■ What to produce:
All pictures are to be dropped, and the remaining data set down exactly.

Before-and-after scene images
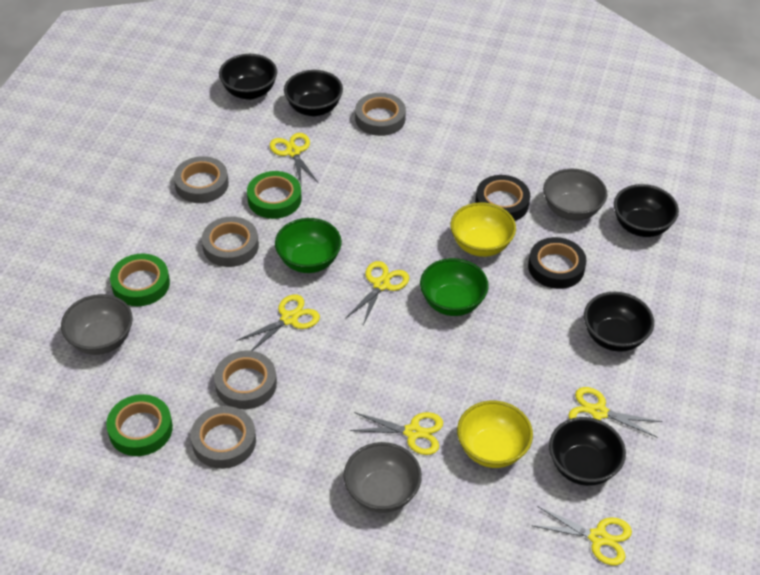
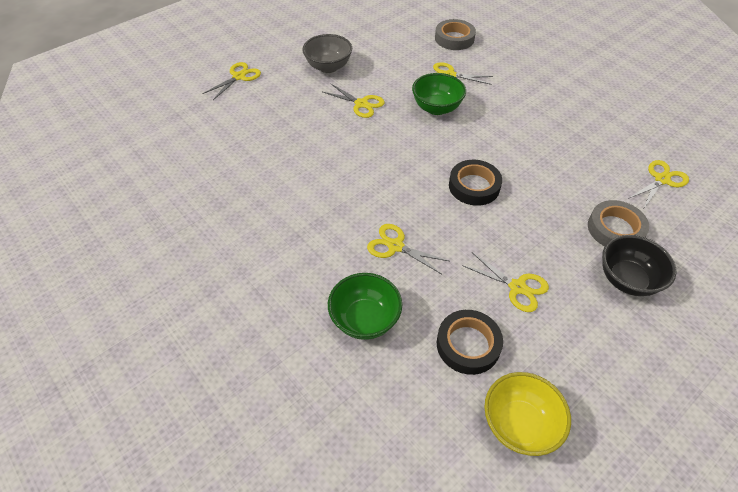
black bowl: 5 -> 1
green tape: 3 -> 0
grey bowl: 3 -> 1
grey tape: 5 -> 2
yellow bowl: 2 -> 1

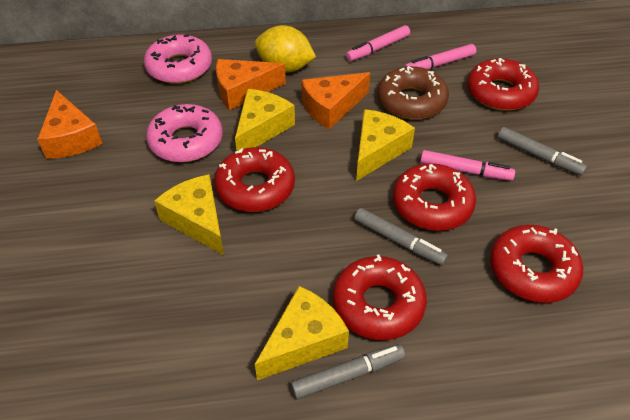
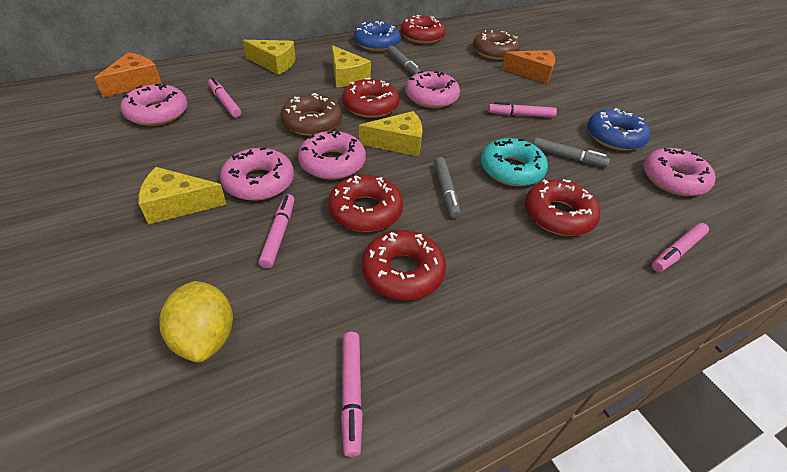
blue donut: 0 -> 2
brown donut: 1 -> 2
orange cheese: 3 -> 2
pink donut: 2 -> 5
pink marker: 3 -> 5
turquoise donut: 0 -> 1

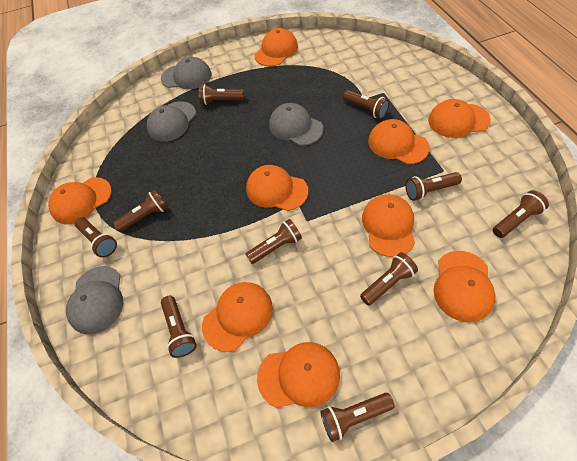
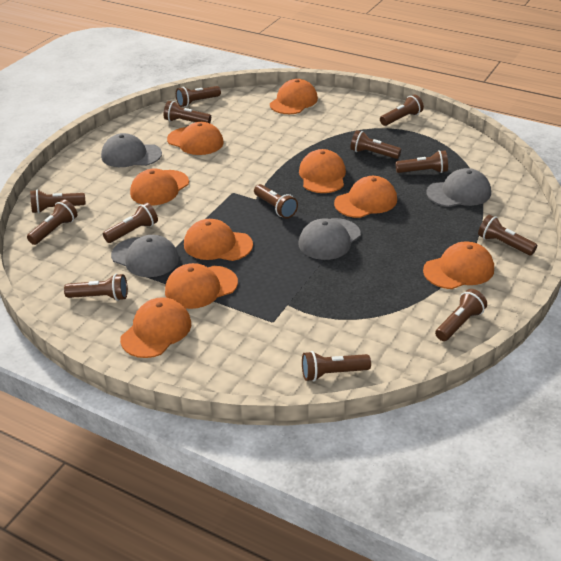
brown flashlight: 10 -> 13

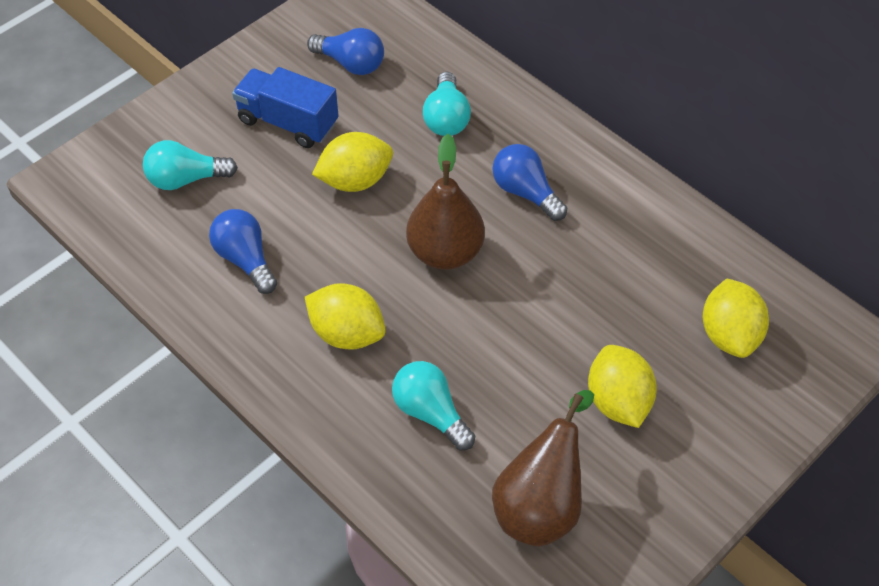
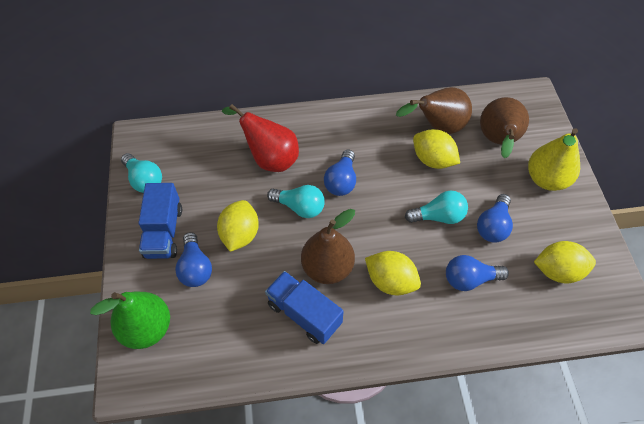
blue light bulb: 3 -> 4
blue truck: 1 -> 2
brown pear: 2 -> 3
green pear: 0 -> 1
red pear: 0 -> 1
yellow pear: 0 -> 1

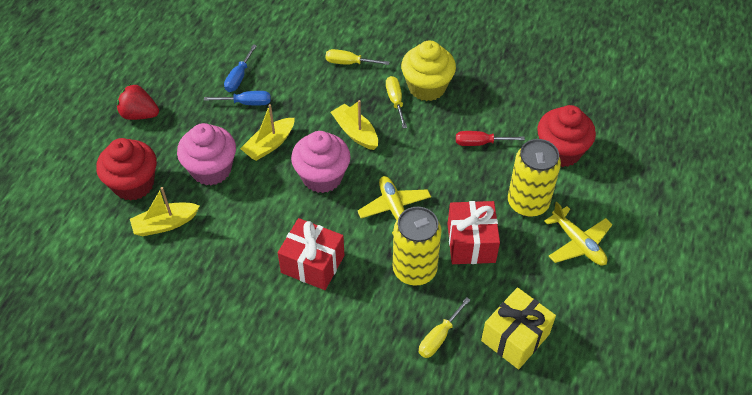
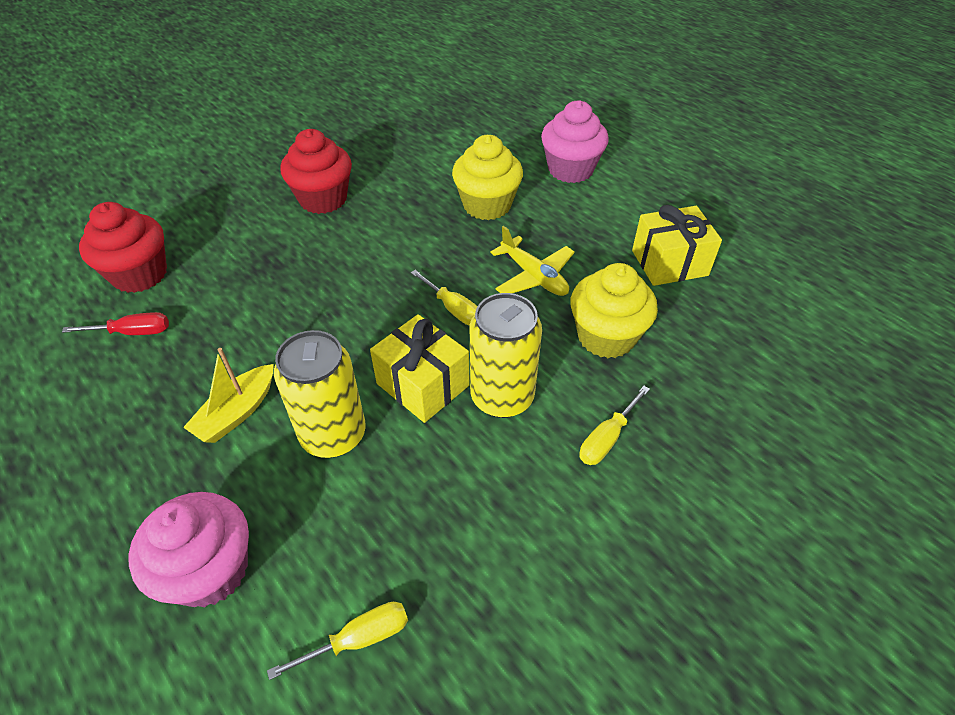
blue screwdriver: 2 -> 0
red gift: 2 -> 0
red strawberry: 1 -> 0
yellow boat: 3 -> 1
yellow cupcake: 1 -> 2
yellow gift: 1 -> 2
yellow plane: 2 -> 1

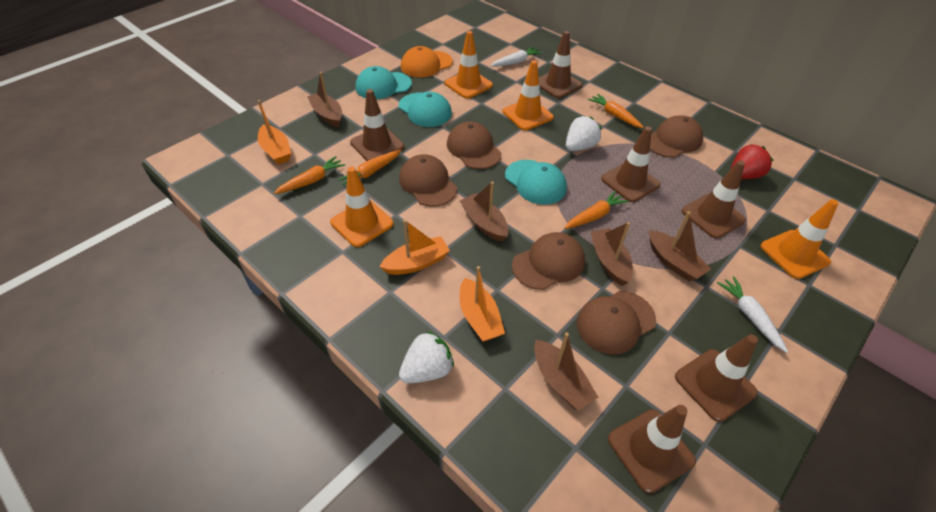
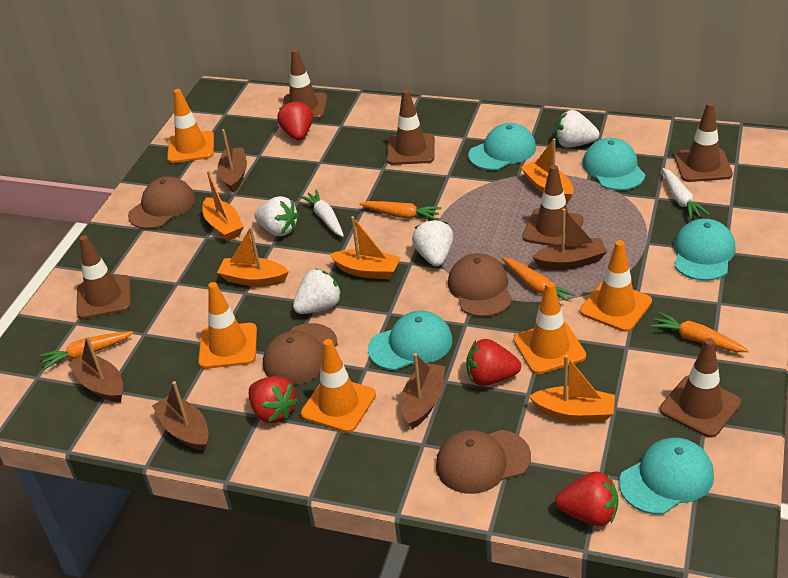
brown cap: 5 -> 4
orange boat: 3 -> 5
orange cap: 1 -> 0
orange traffic cone: 4 -> 5
red strawberry: 1 -> 4
turquoise cap: 3 -> 5
white strawberry: 2 -> 4

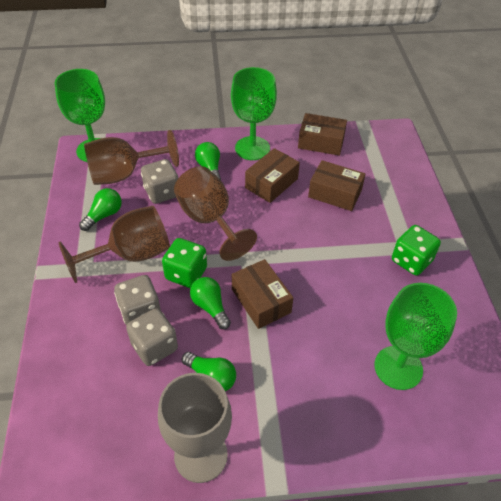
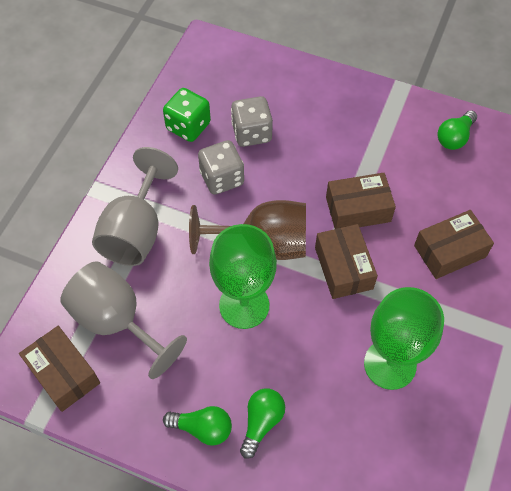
brown goblet: 3 -> 1
green dice: 2 -> 1
green goblet: 3 -> 2
green light bulb: 4 -> 3
grey dice: 3 -> 2
grey goblet: 1 -> 2

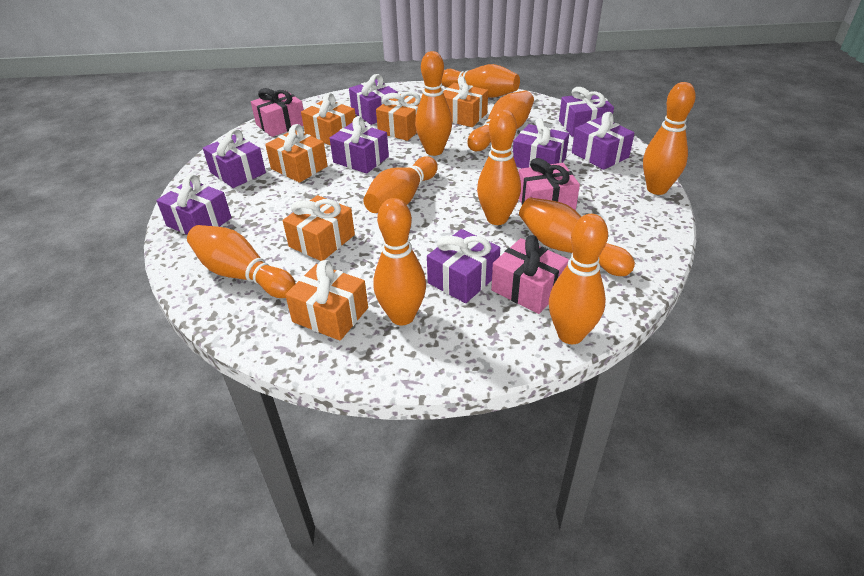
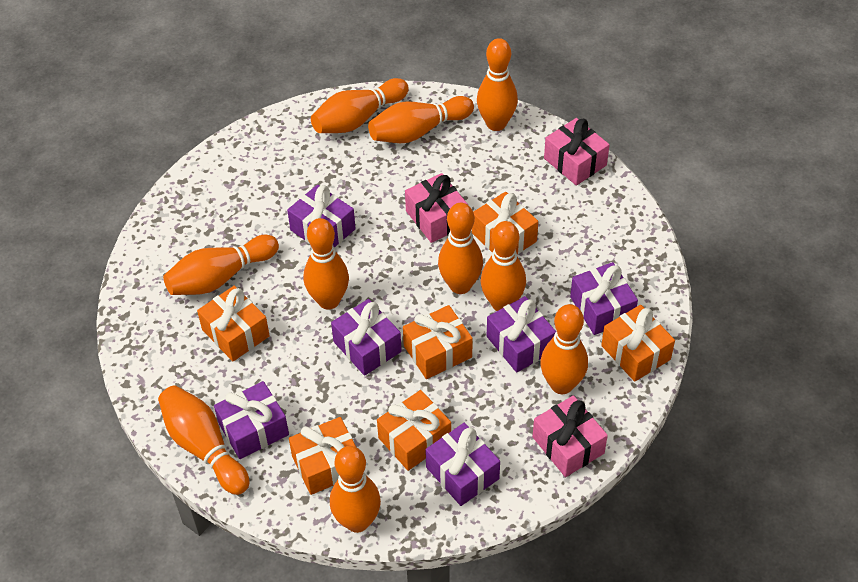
purple gift: 8 -> 6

■ Finished exercise:
black bowl: 5 -> 1
green tape: 3 -> 0
grey bowl: 3 -> 1
grey tape: 5 -> 2
yellow bowl: 2 -> 1

blue donut: 0 -> 2
brown donut: 1 -> 2
orange cheese: 3 -> 2
pink donut: 2 -> 5
pink marker: 3 -> 5
turquoise donut: 0 -> 1

brown flashlight: 10 -> 13

blue light bulb: 3 -> 4
blue truck: 1 -> 2
brown pear: 2 -> 3
green pear: 0 -> 1
red pear: 0 -> 1
yellow pear: 0 -> 1

blue screwdriver: 2 -> 0
red gift: 2 -> 0
red strawberry: 1 -> 0
yellow boat: 3 -> 1
yellow cupcake: 1 -> 2
yellow gift: 1 -> 2
yellow plane: 2 -> 1

brown cap: 5 -> 4
orange boat: 3 -> 5
orange cap: 1 -> 0
orange traffic cone: 4 -> 5
red strawberry: 1 -> 4
turquoise cap: 3 -> 5
white strawberry: 2 -> 4

brown goblet: 3 -> 1
green dice: 2 -> 1
green goblet: 3 -> 2
green light bulb: 4 -> 3
grey dice: 3 -> 2
grey goblet: 1 -> 2

purple gift: 8 -> 6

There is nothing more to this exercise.